** Input records **
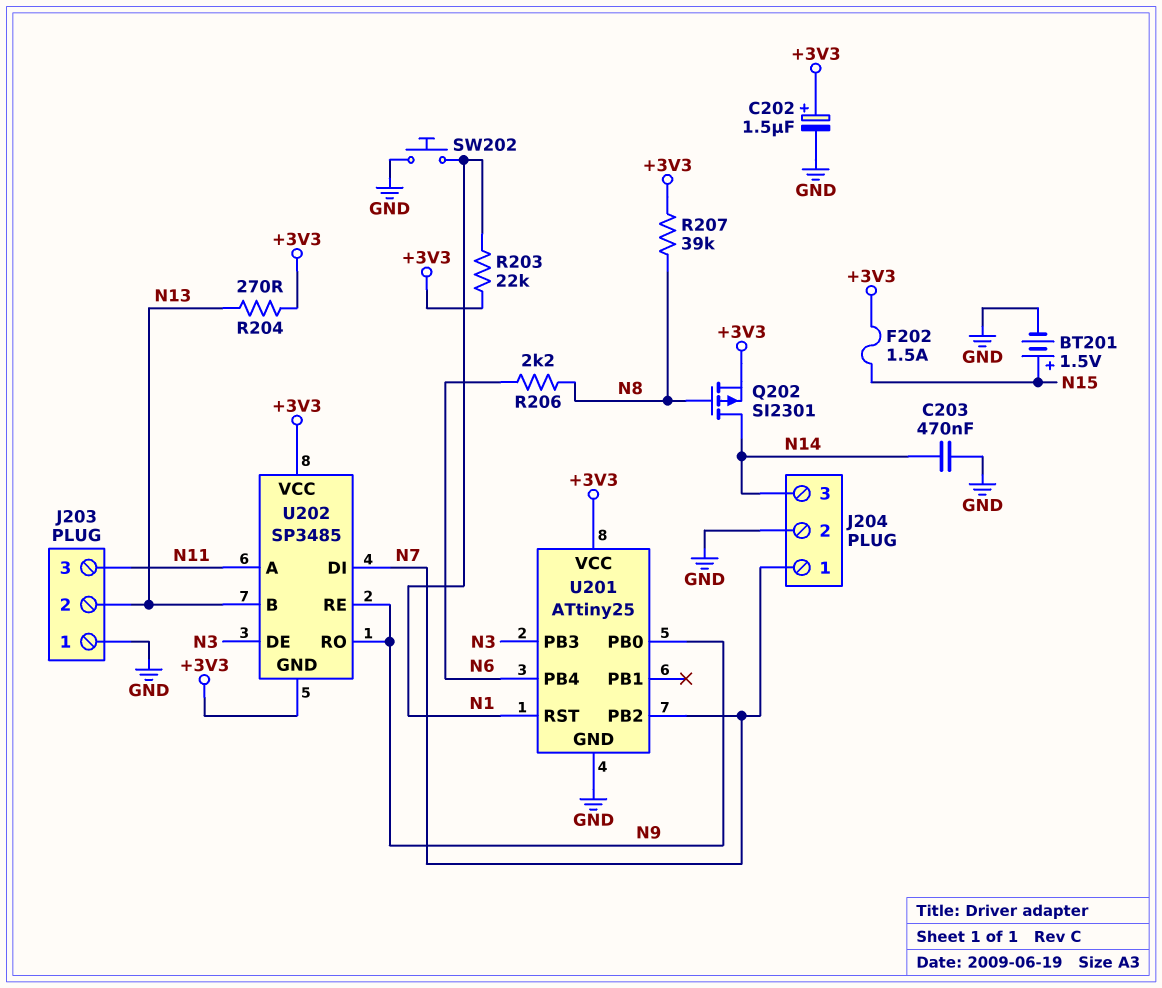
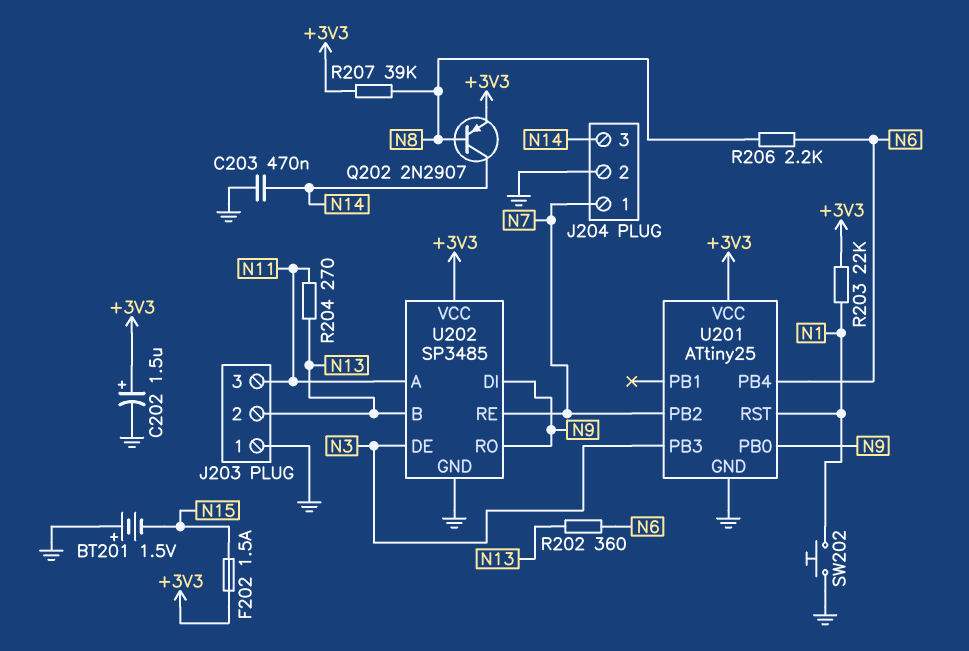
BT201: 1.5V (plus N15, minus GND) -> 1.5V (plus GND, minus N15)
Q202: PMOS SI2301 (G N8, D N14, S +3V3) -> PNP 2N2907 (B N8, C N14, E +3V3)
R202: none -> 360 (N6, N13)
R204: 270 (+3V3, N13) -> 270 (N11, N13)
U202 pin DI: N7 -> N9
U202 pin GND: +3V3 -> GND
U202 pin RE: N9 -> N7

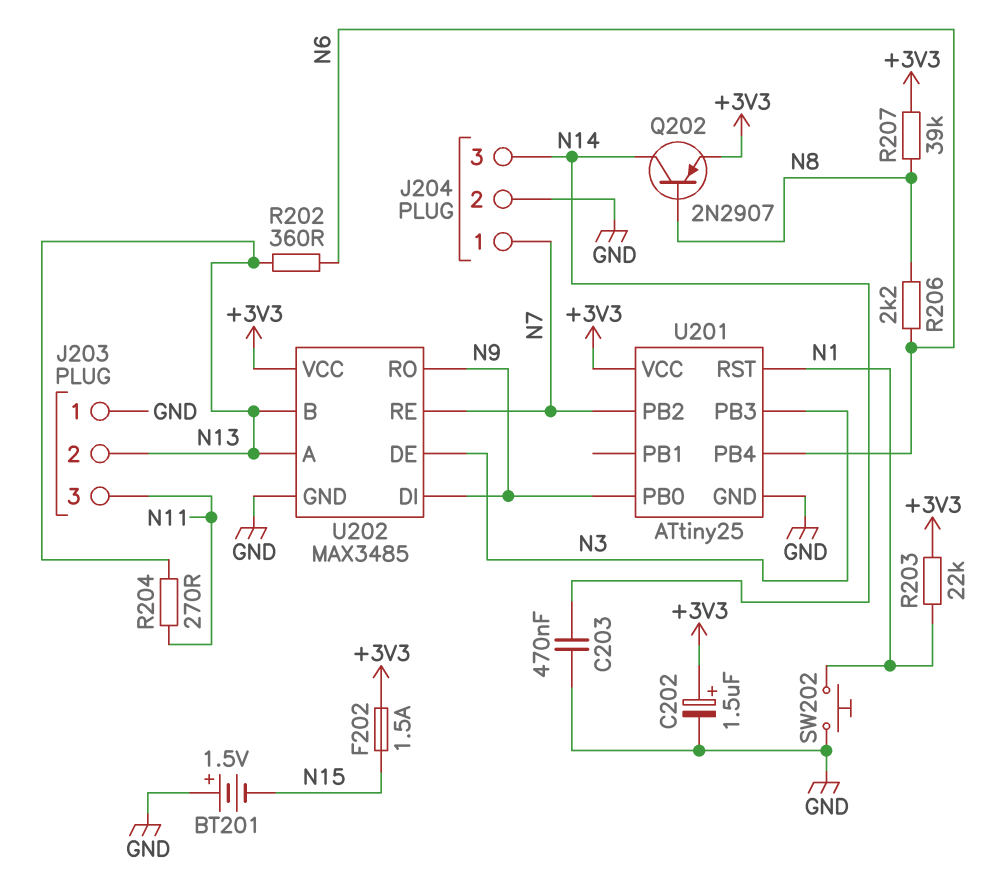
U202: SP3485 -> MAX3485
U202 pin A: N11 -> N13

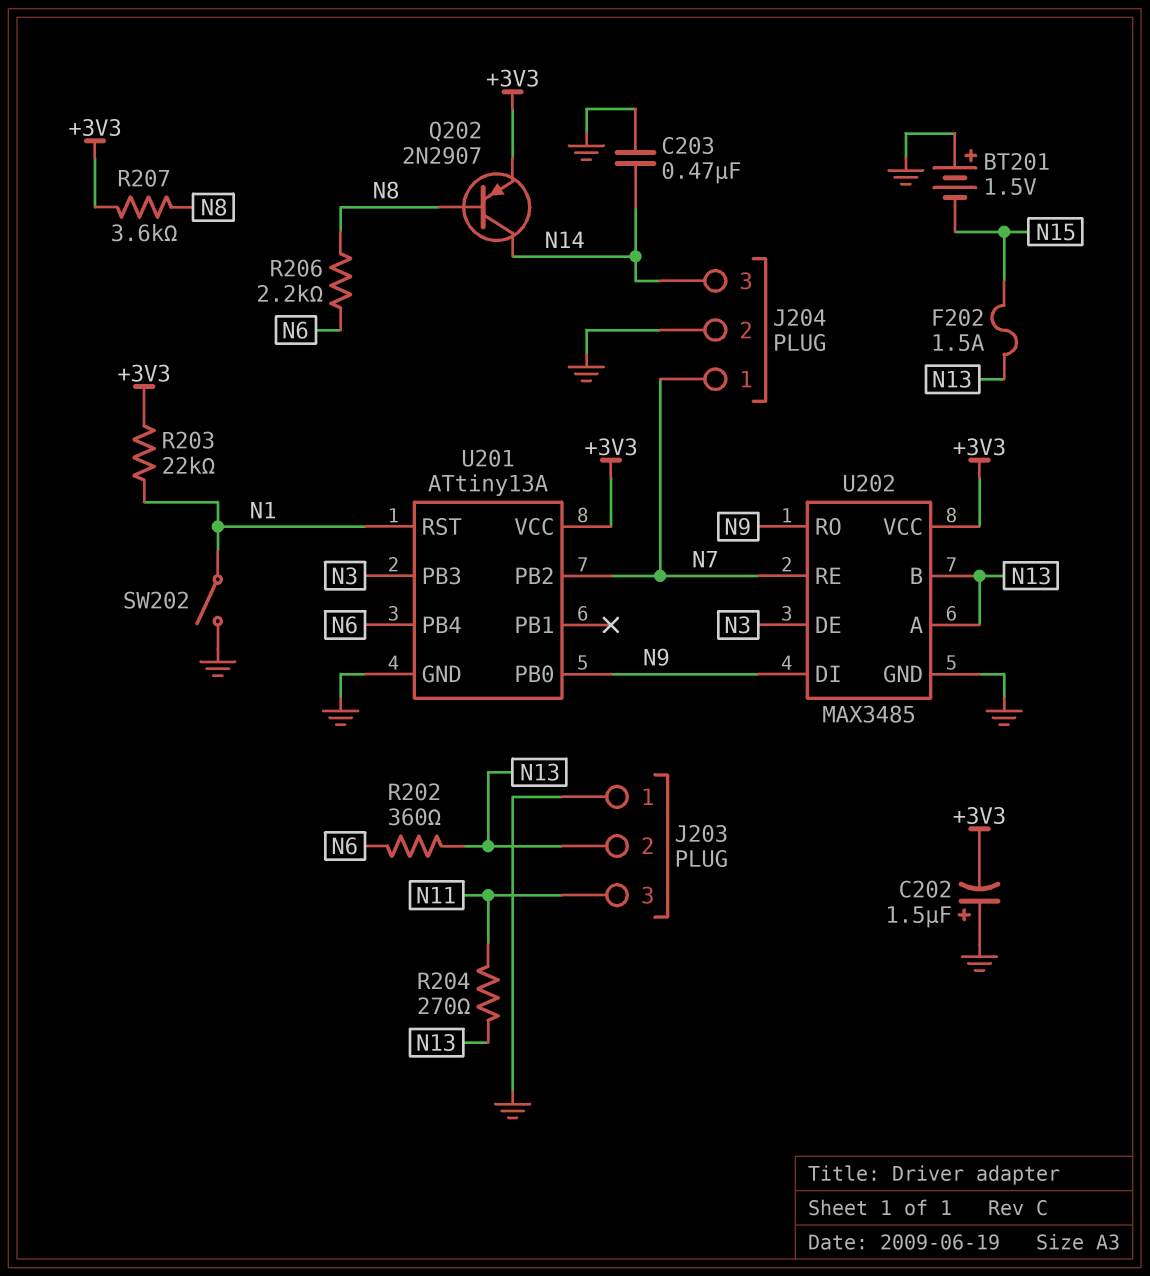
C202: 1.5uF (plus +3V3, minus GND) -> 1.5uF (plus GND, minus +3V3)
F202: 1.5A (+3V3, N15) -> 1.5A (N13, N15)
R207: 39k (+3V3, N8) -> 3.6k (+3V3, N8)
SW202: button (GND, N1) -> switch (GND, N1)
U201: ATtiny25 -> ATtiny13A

---

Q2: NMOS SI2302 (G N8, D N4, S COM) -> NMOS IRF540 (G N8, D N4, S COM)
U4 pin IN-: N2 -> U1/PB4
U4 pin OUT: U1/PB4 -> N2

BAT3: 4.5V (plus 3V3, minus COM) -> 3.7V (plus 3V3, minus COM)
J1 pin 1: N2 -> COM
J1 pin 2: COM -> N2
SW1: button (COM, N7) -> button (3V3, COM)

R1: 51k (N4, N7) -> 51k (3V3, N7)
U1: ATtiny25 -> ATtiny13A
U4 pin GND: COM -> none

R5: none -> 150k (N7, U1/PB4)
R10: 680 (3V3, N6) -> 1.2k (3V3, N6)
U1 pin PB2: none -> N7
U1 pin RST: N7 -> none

** Work task **
Each line above that contains the word "minus" should be copied.

** Worked solution **
BT201: 1.5V (plus N15, minus GND) -> 1.5V (plus GND, minus N15)
C202: 1.5uF (plus +3V3, minus GND) -> 1.5uF (plus GND, minus +3V3)
BAT3: 4.5V (plus 3V3, minus COM) -> 3.7V (plus 3V3, minus COM)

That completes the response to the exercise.